◆ **How to complete this task**
Lines below that hold the word "none" must be copied in full.

*** Input Section Begins ***

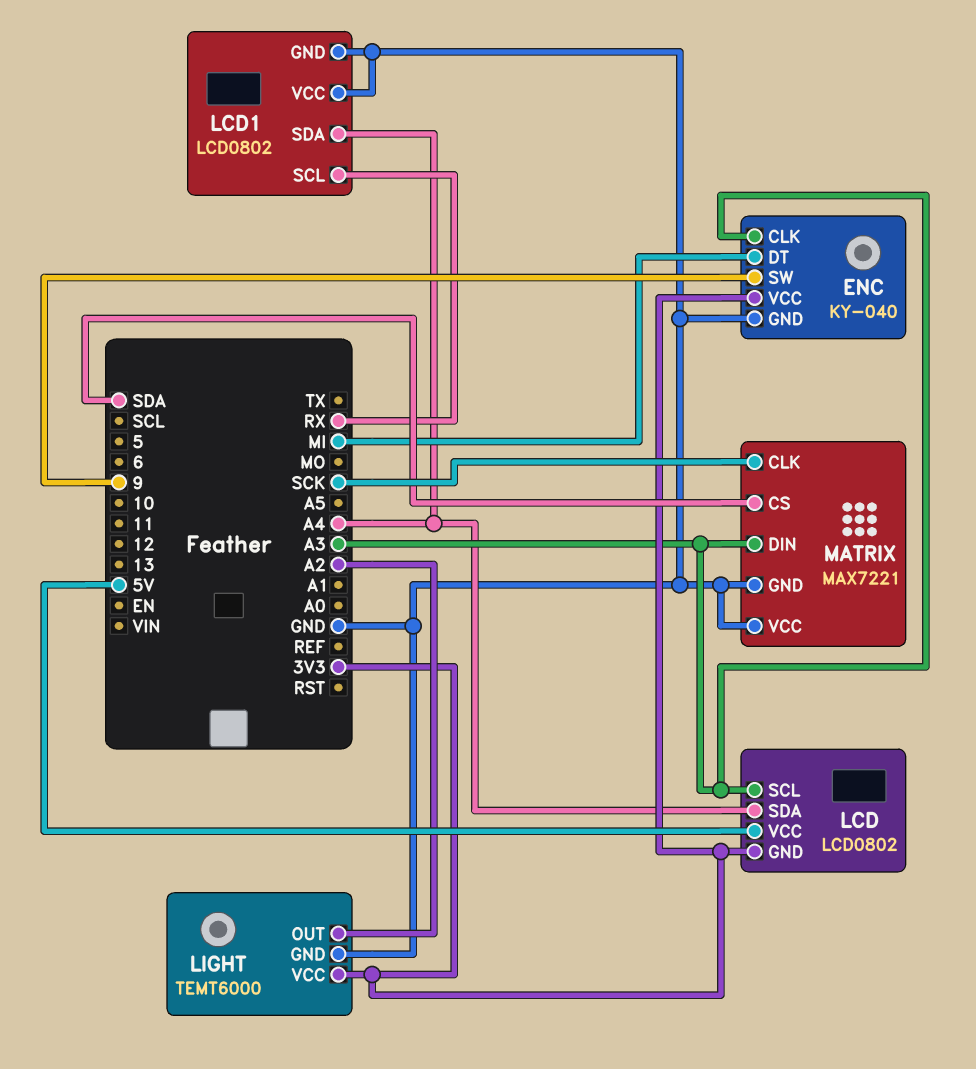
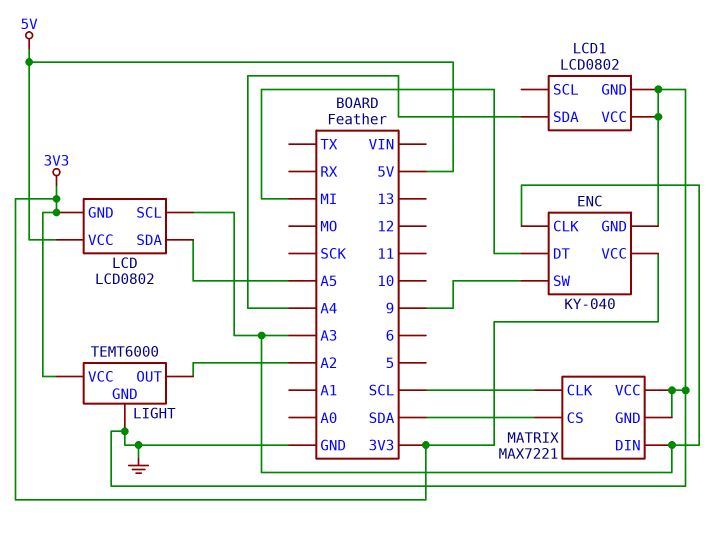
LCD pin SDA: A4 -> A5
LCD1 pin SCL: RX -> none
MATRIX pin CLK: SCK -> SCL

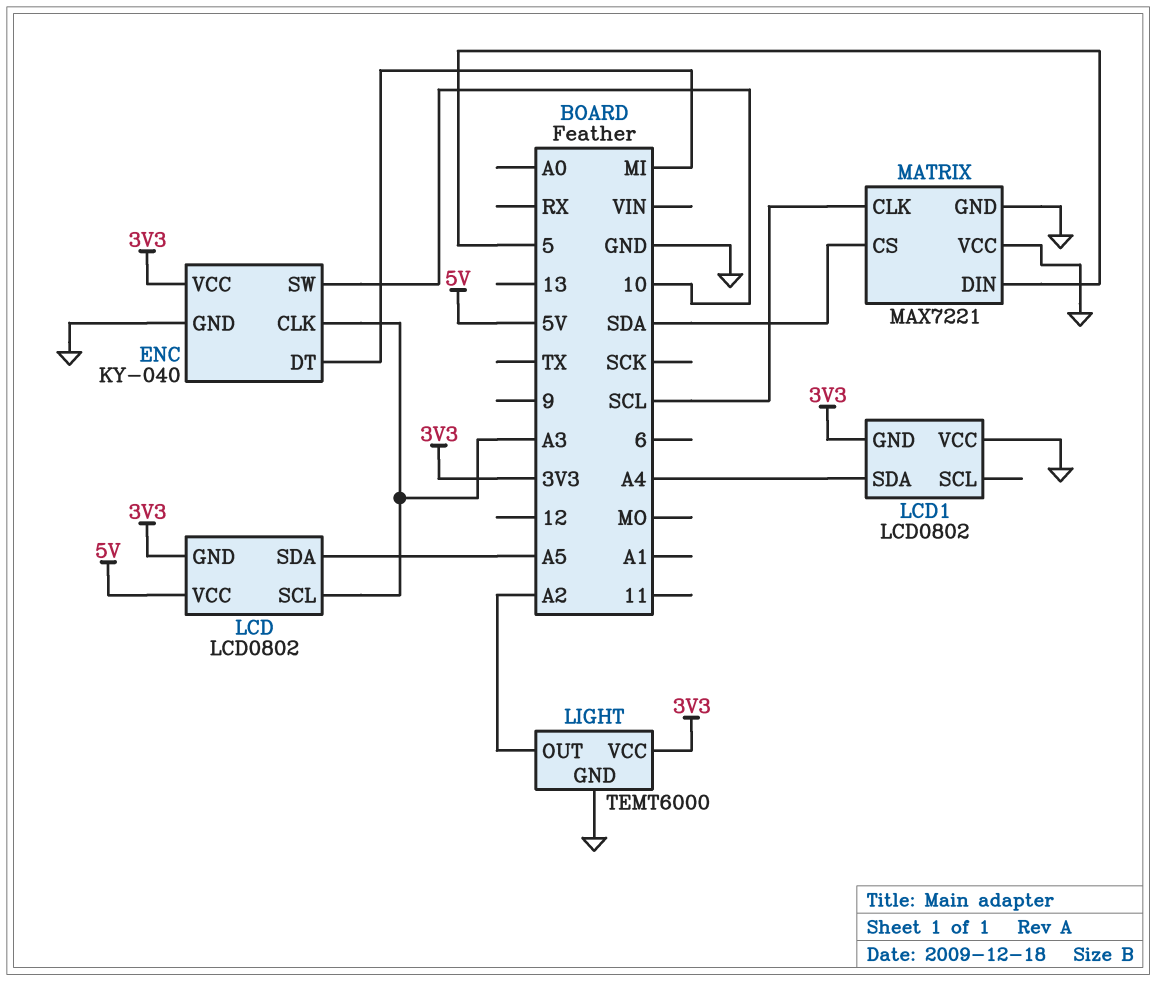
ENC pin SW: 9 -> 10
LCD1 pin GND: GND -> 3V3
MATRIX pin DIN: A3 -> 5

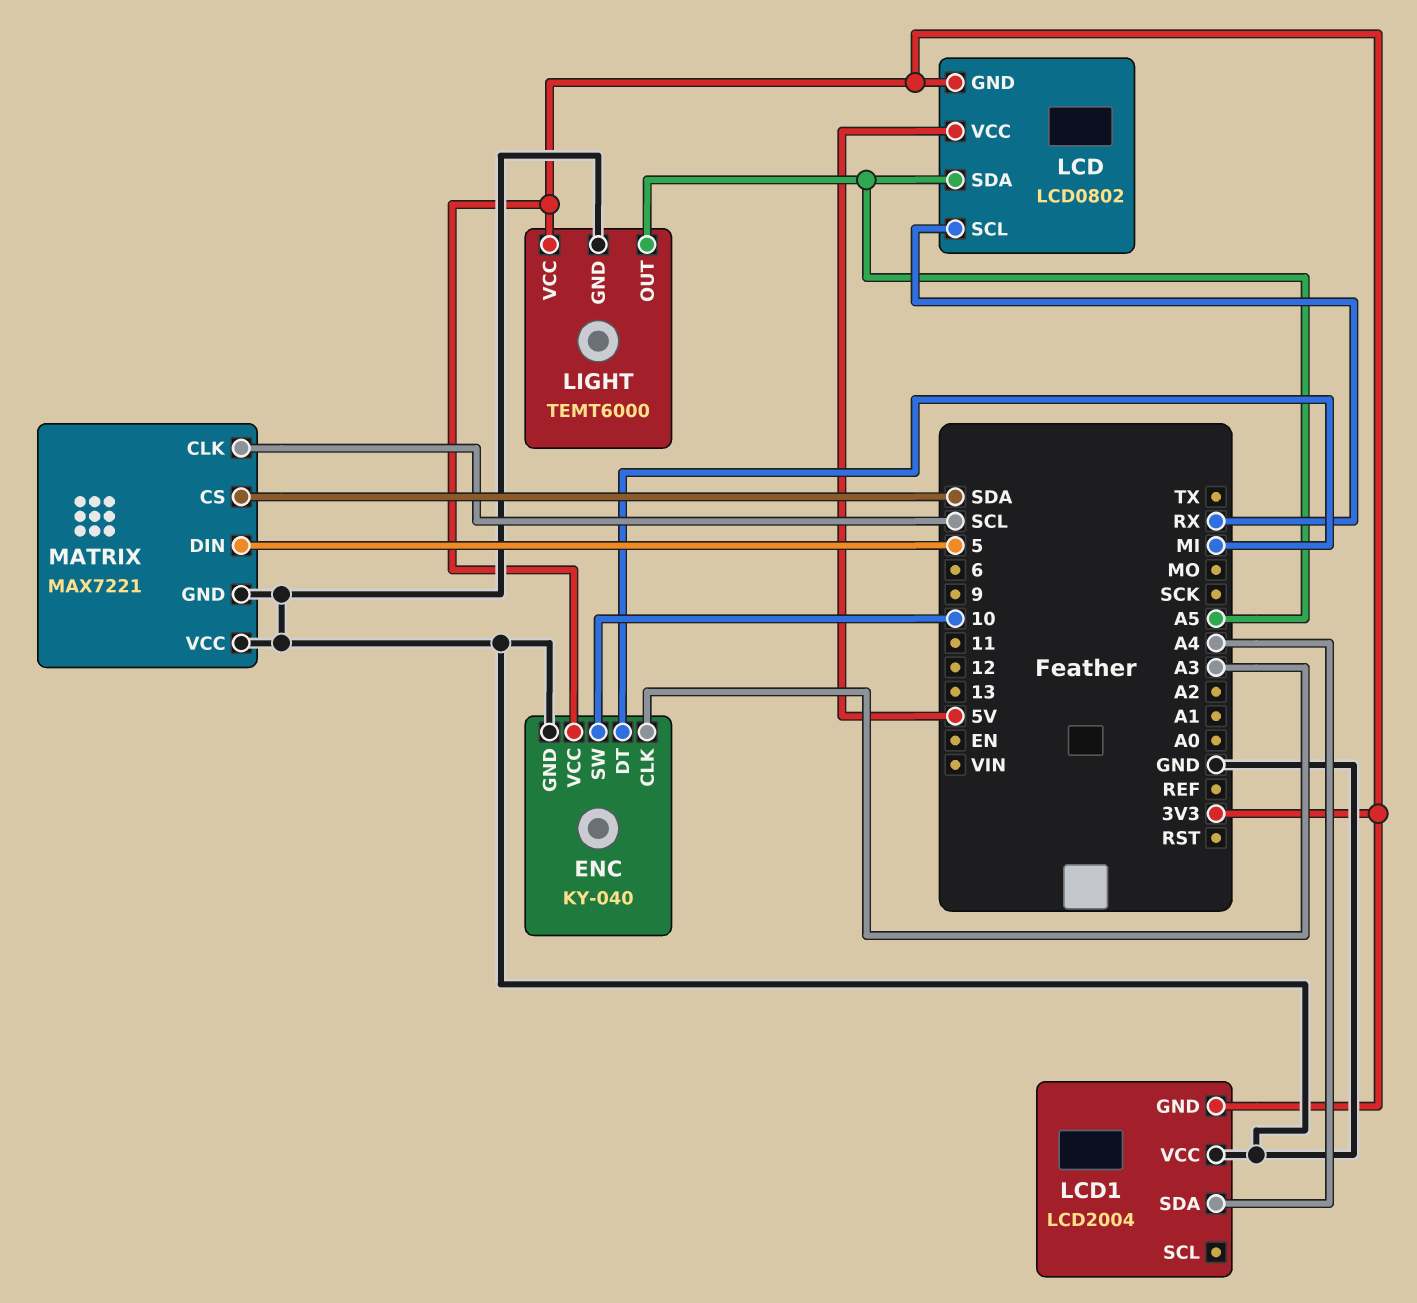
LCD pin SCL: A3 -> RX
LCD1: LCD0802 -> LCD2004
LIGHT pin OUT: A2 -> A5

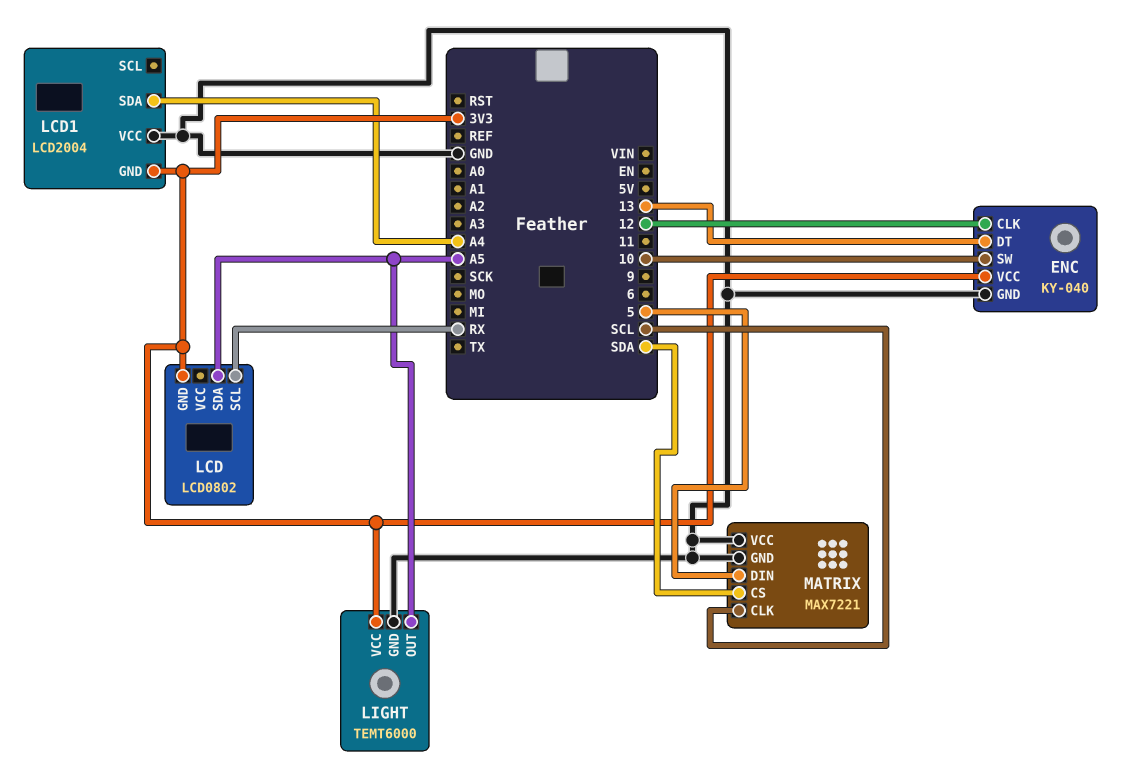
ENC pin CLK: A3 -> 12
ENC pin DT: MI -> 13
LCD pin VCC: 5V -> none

*** Input Section Ends ***

◆ **Result of the exercise**
LCD1 pin SCL: RX -> none
LCD pin VCC: 5V -> none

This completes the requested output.